┌─ Information

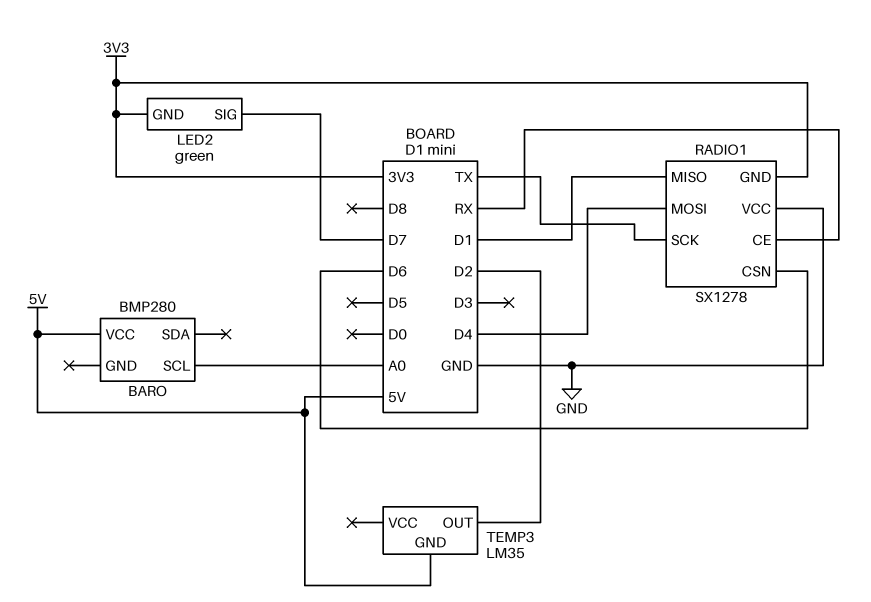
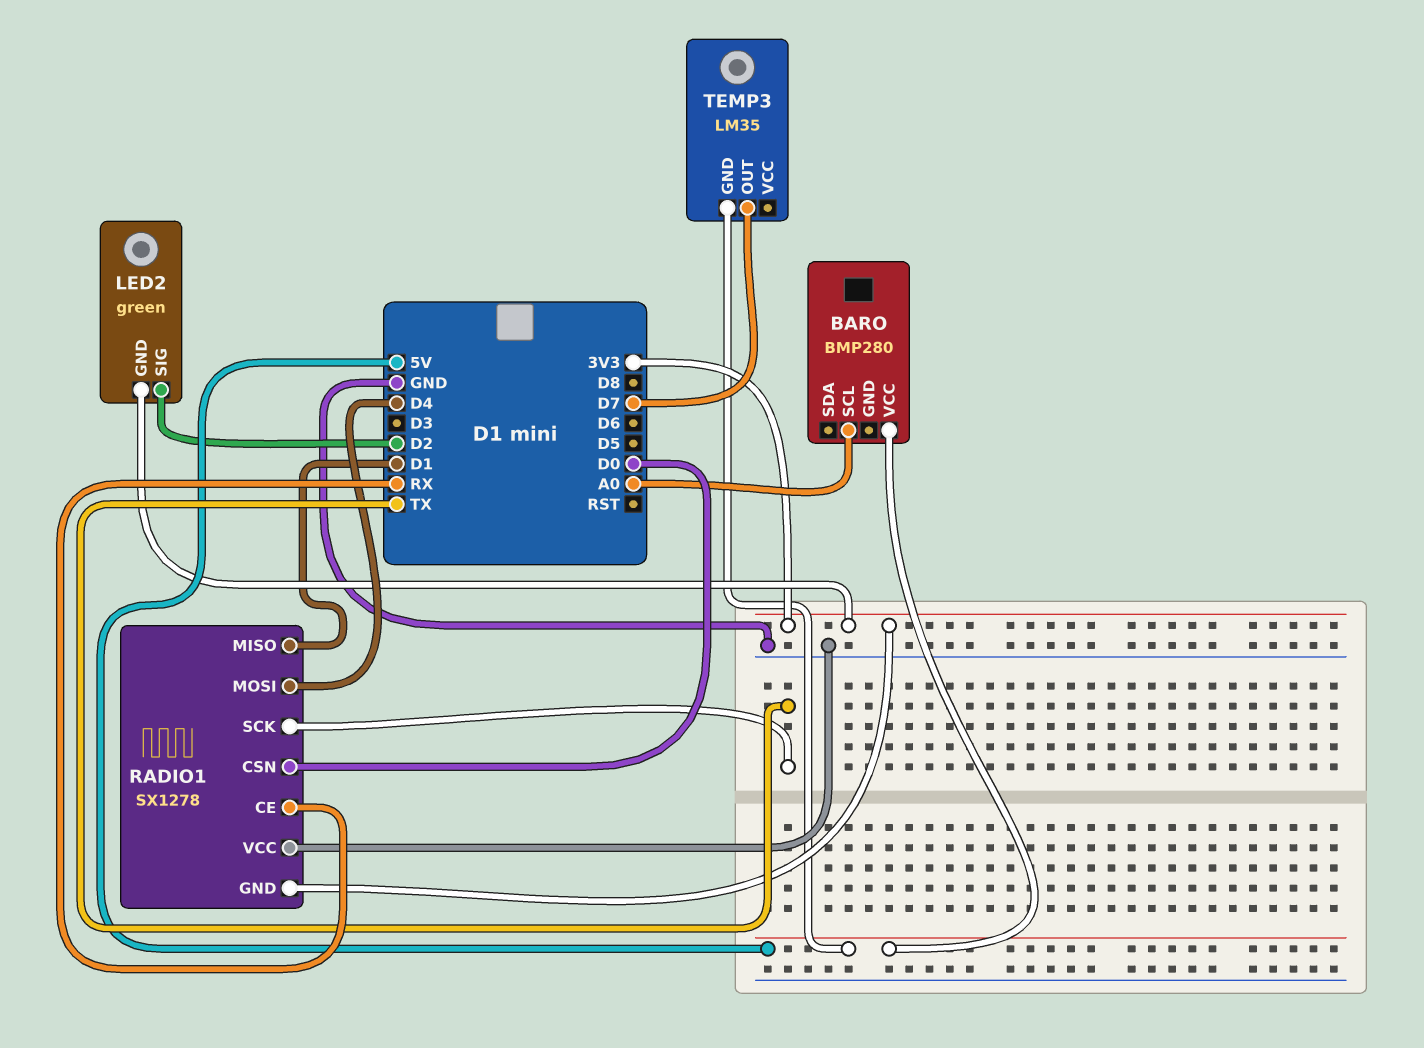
LED2 pin SIG: D7 -> D2
RADIO1 pin CSN: D6 -> D0
TEMP3 pin OUT: D2 -> D7

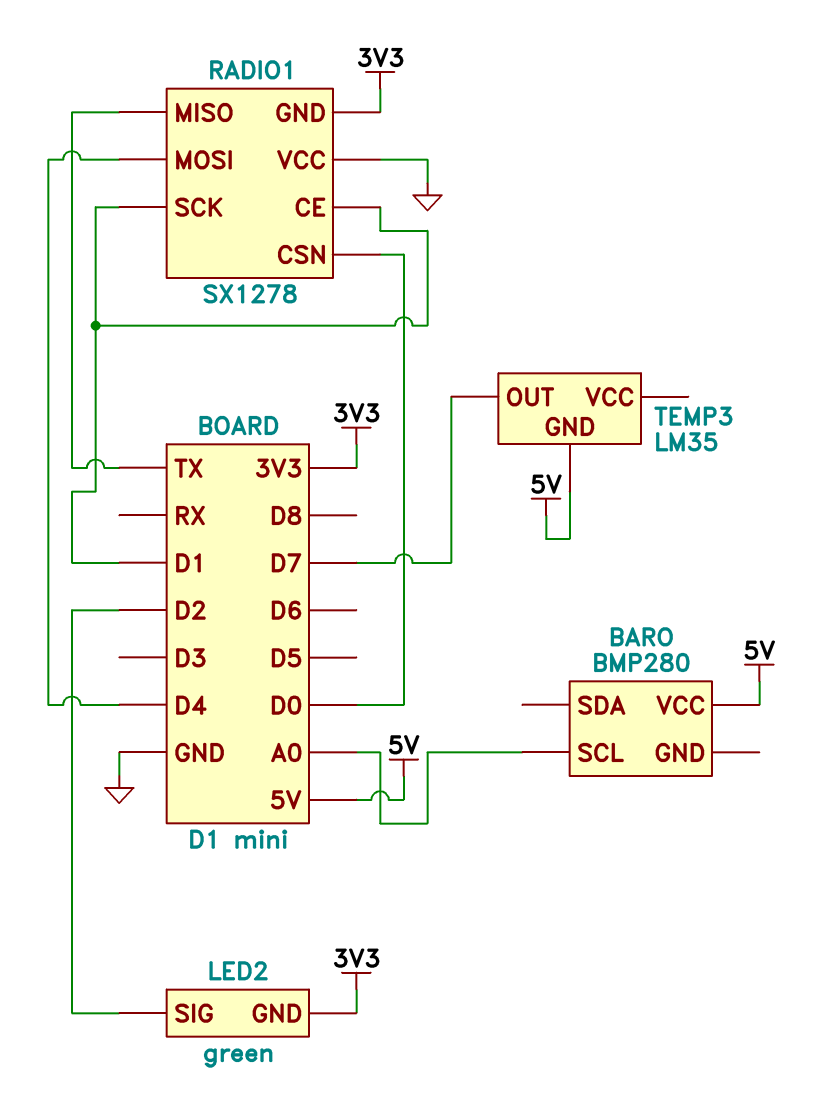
RADIO1 pin CE: RX -> D1
RADIO1 pin MISO: D1 -> TX
RADIO1 pin SCK: TX -> D1

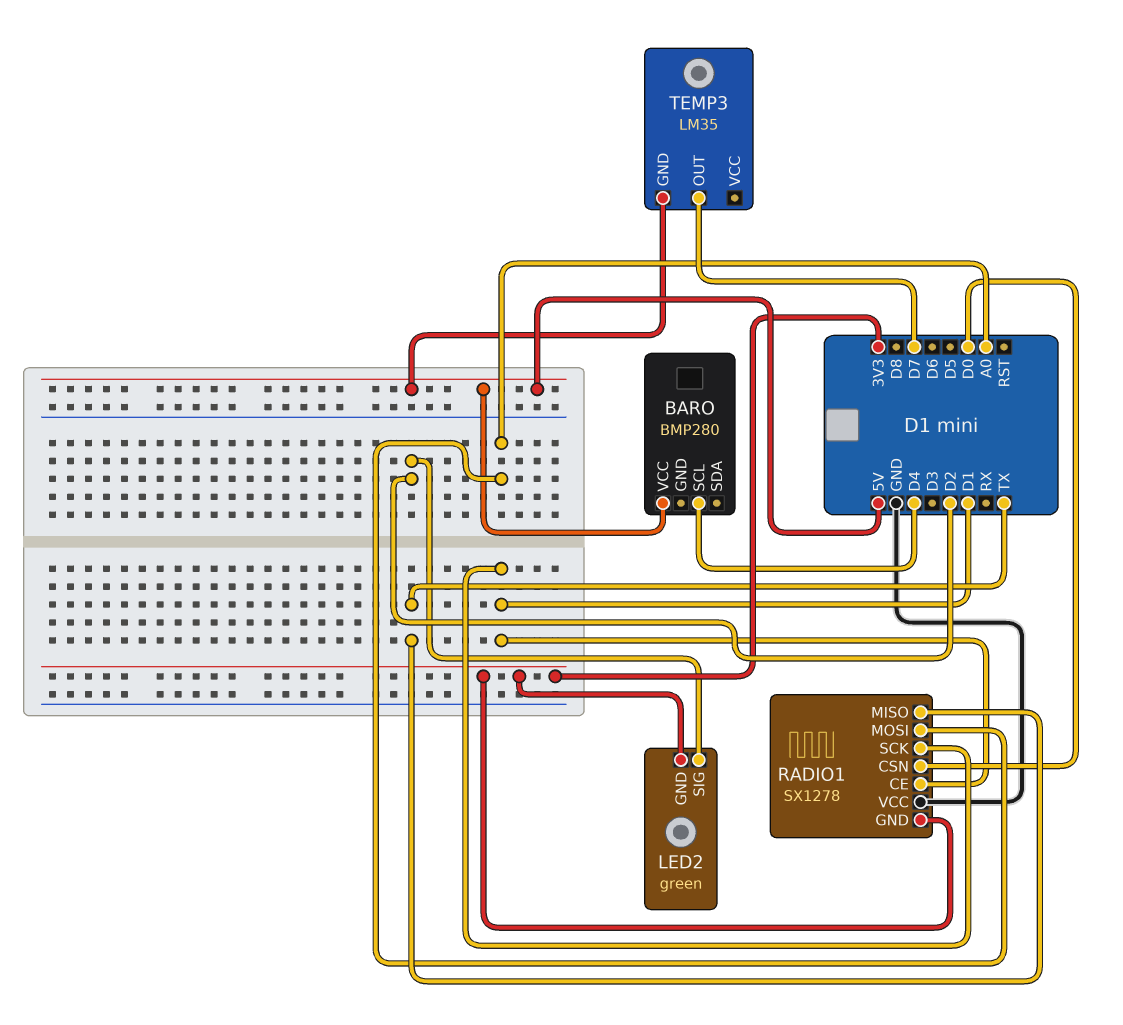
BARO pin SCL: A0 -> D4
RADIO1 pin MOSI: D4 -> A0

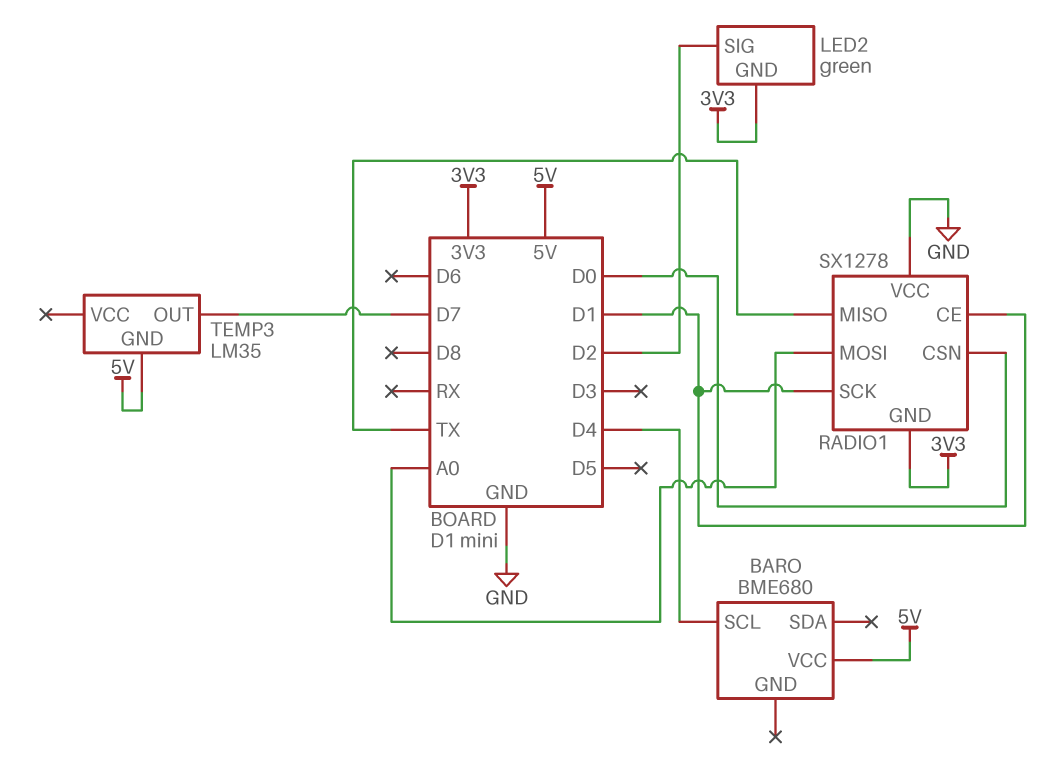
BARO: BMP280 -> BME680

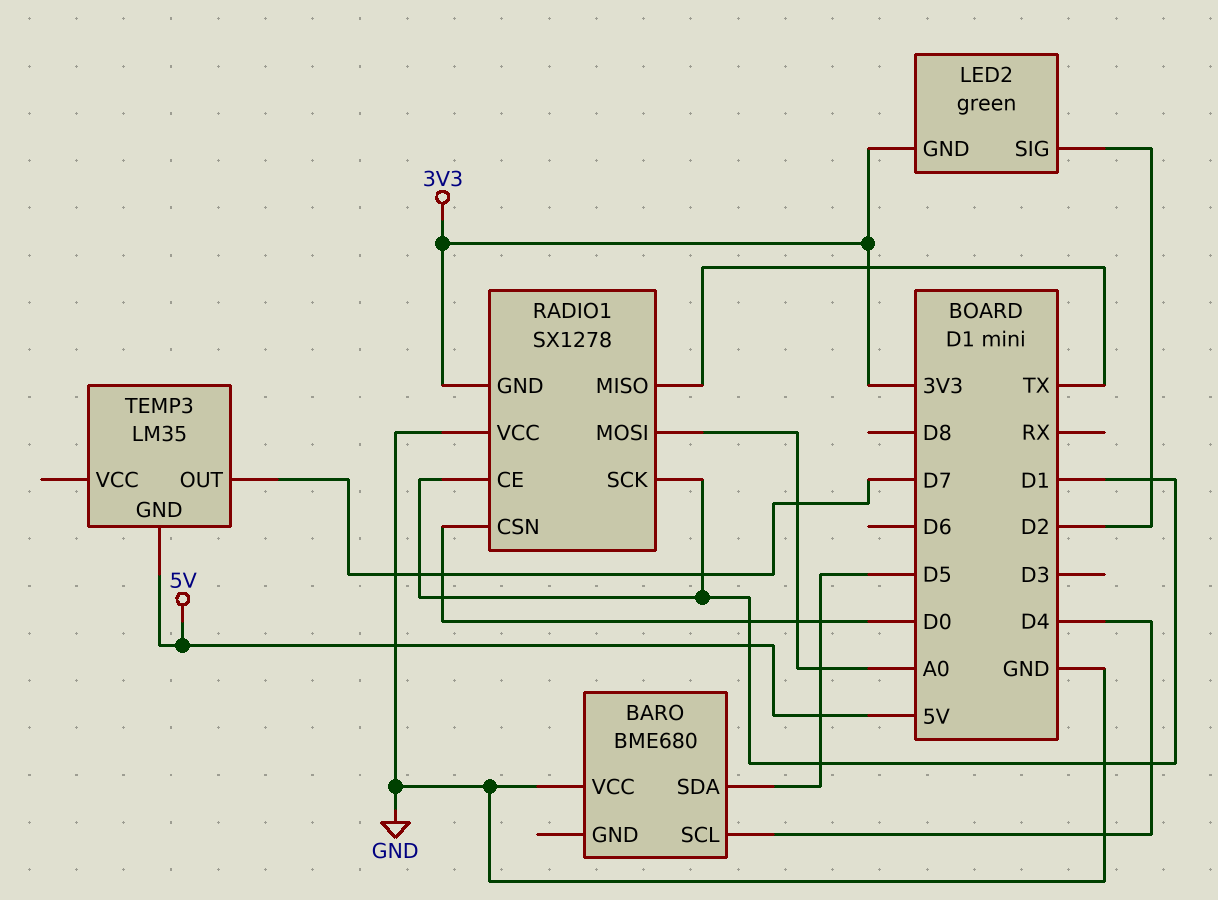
BARO pin SDA: none -> D5
BARO pin VCC: 5V -> GND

└─

# Task
Transcribe all the data word for word; the images stay out.

# Response
LED2 pin SIG: D7 -> D2
RADIO1 pin CSN: D6 -> D0
TEMP3 pin OUT: D2 -> D7

RADIO1 pin CE: RX -> D1
RADIO1 pin MISO: D1 -> TX
RADIO1 pin SCK: TX -> D1

BARO pin SCL: A0 -> D4
RADIO1 pin MOSI: D4 -> A0

BARO: BMP280 -> BME680

BARO pin SDA: none -> D5
BARO pin VCC: 5V -> GND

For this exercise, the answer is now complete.